BEGIN INPUT MATERIAL
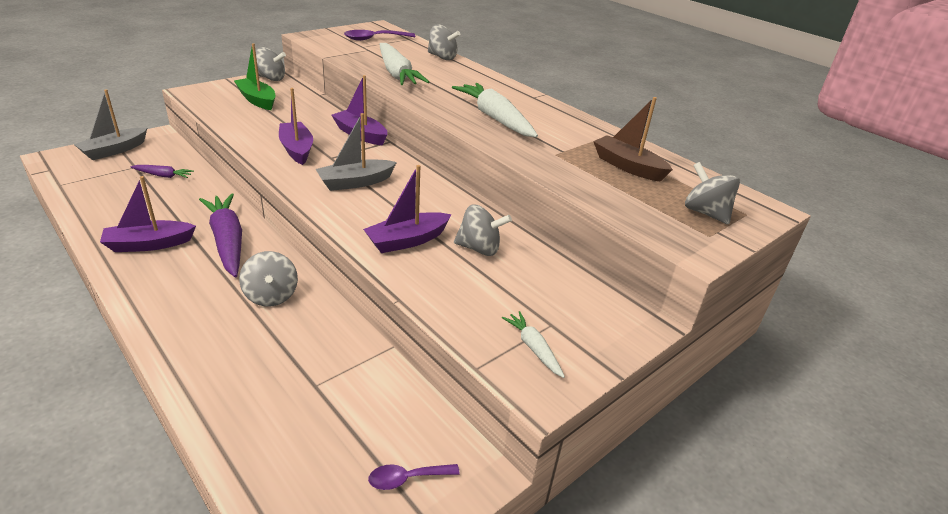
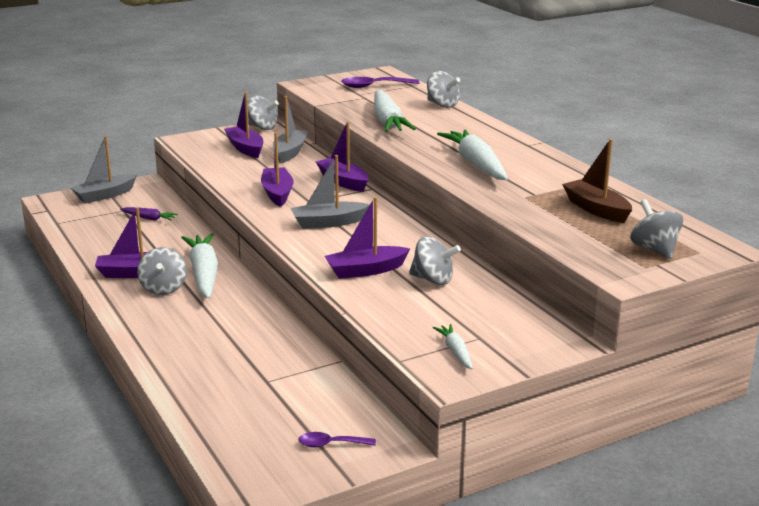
camera: 15 degrees right, 10 degrees down
purple carrot [199,193,242,277] -> white carrot [181,233,218,299]
green boat [234,43,276,110] -> purple boat [224,92,263,158]
grey spinning top [239,251,298,307] -> grey spinning top moved to [137,247,187,295]
none -> grey boat [273,96,308,163]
END INPUT MATERIAL
Give the number of lines in the records that contain the word "grey", and write nothing else.

*RESULT BELOW*. 2